▸ ACTIVITY
Without changing a thing, reproduce the entire listing and leave out its pictures.

▸ RECORDED INFORMATION

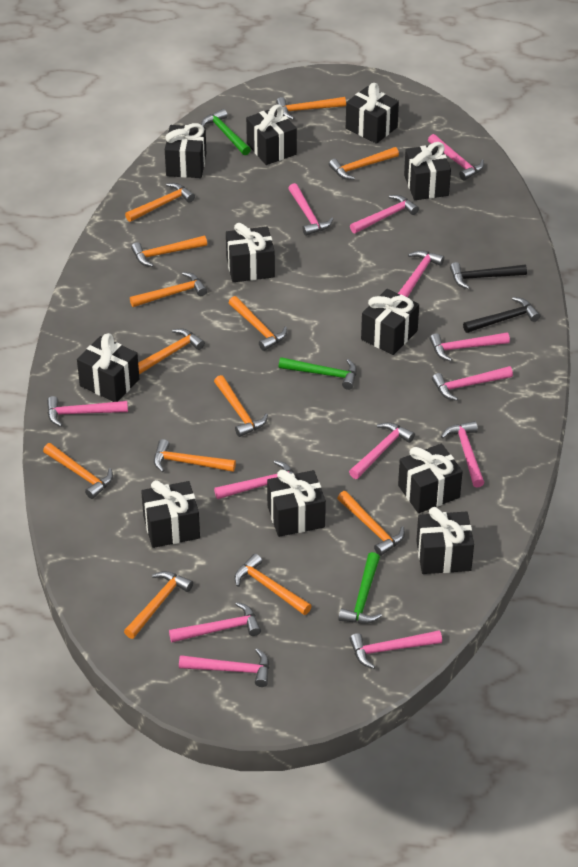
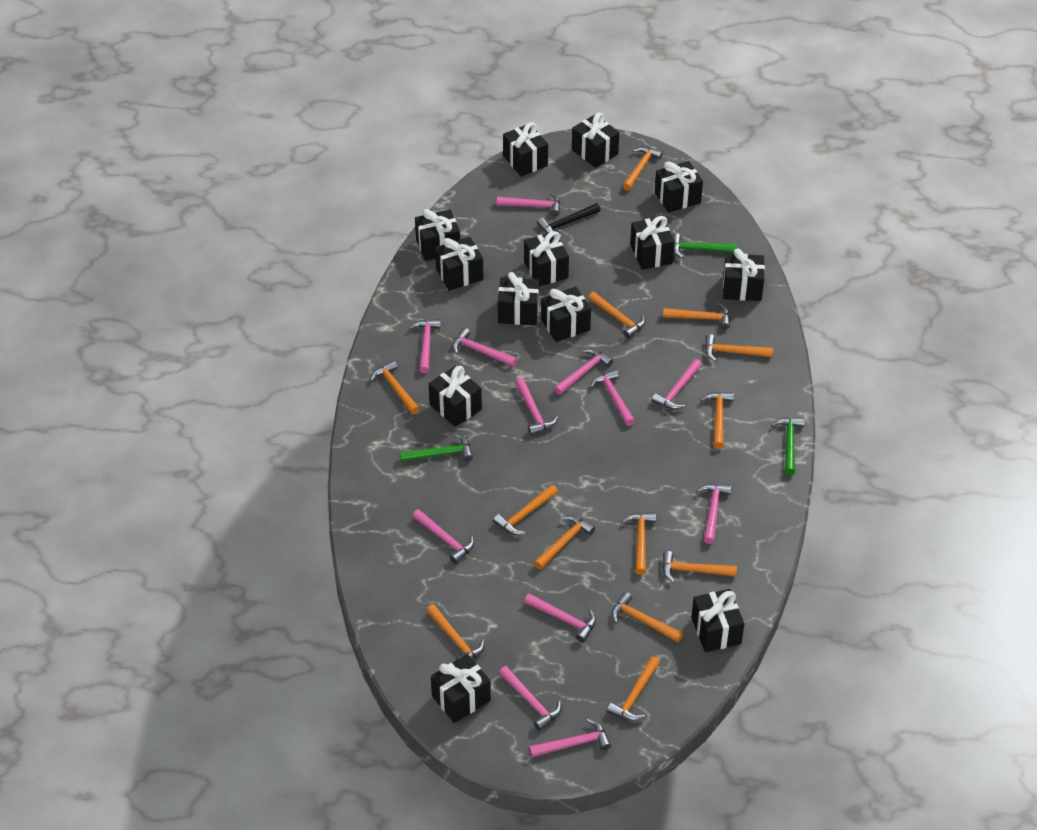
black gift: 11 -> 13
black hammer: 2 -> 1
pink hammer: 13 -> 12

▸ RESPONSE TO THIS EXERCISE
black gift: 11 -> 13
black hammer: 2 -> 1
pink hammer: 13 -> 12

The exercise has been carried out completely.